(Beginning of Supplied entries)

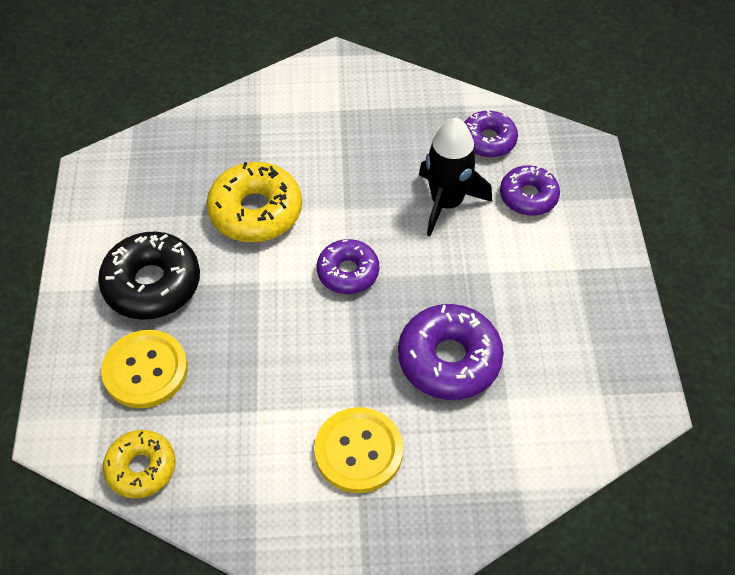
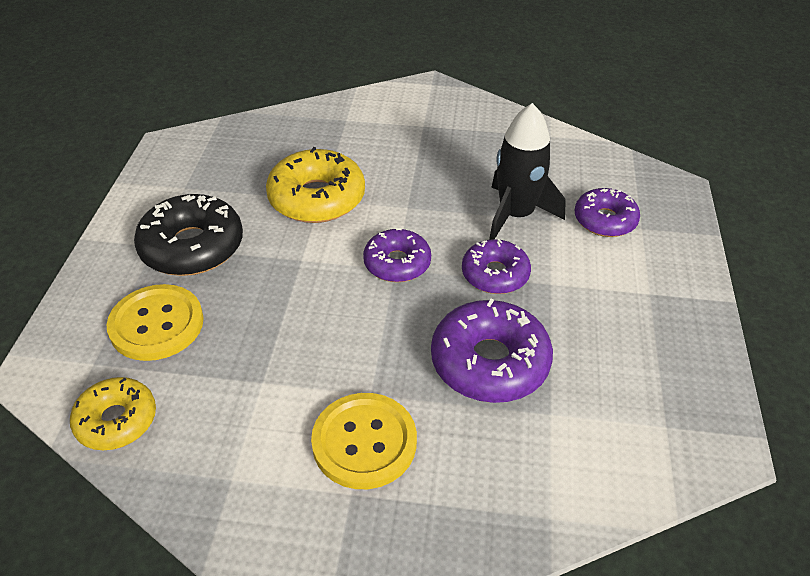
camera: 10 degrees right, 10 degrees down
(488, 140) = (569, 167): purple donut -> purple donut (495, 274)

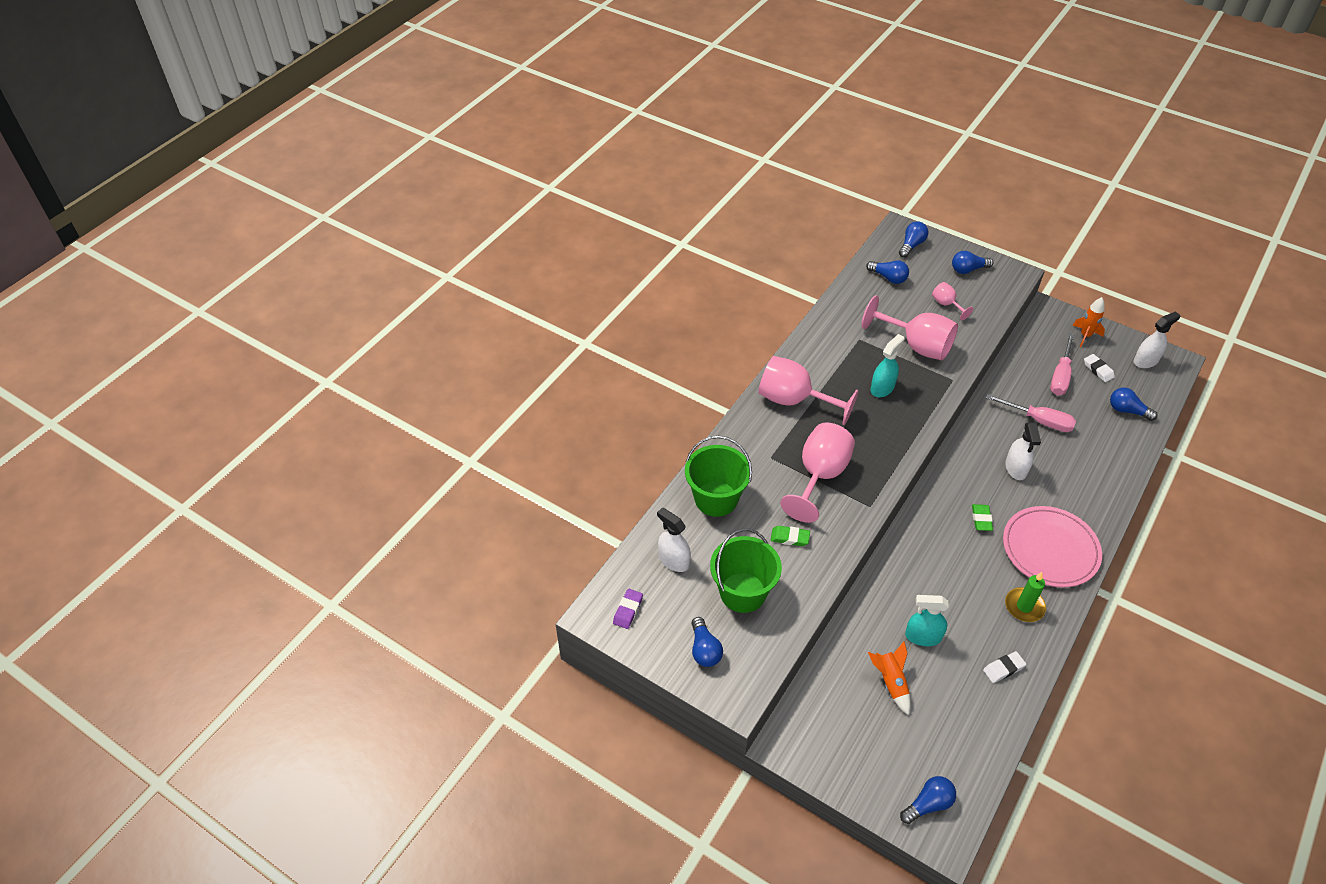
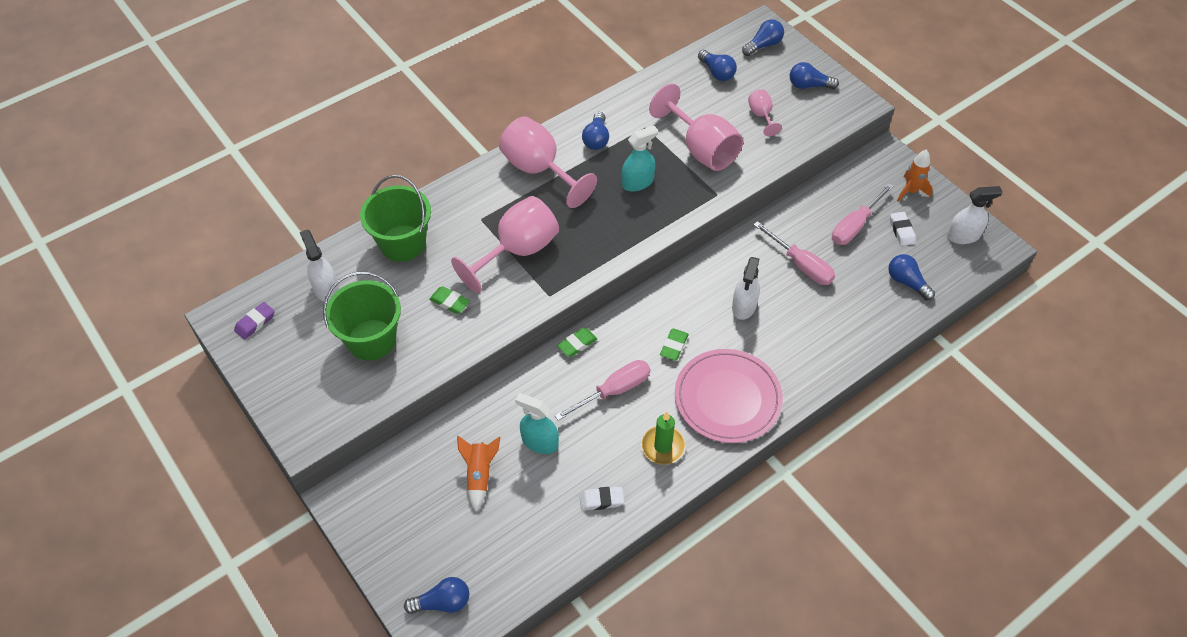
camera: 20 degrees right, 5 degrees up
(704, 650) = (302, 382): blue light bulb -> blue light bulb (596, 139)
(902, 542) = (577, 344): none -> green eraser
(956, 572) = (614, 390): none -> pink screwdriver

(End of Supplied entries)

Description of the task: Would you print, exactly as they appear, the lines from the line with "(488, 140) = (569, 167): purple" through the end of the entries above, leaving out the pictures?

Problem solution:
(488, 140) = (569, 167): purple donut -> purple donut (495, 274)

camera: 20 degrees right, 5 degrees up
(704, 650) = (302, 382): blue light bulb -> blue light bulb (596, 139)
(902, 542) = (577, 344): none -> green eraser
(956, 572) = (614, 390): none -> pink screwdriver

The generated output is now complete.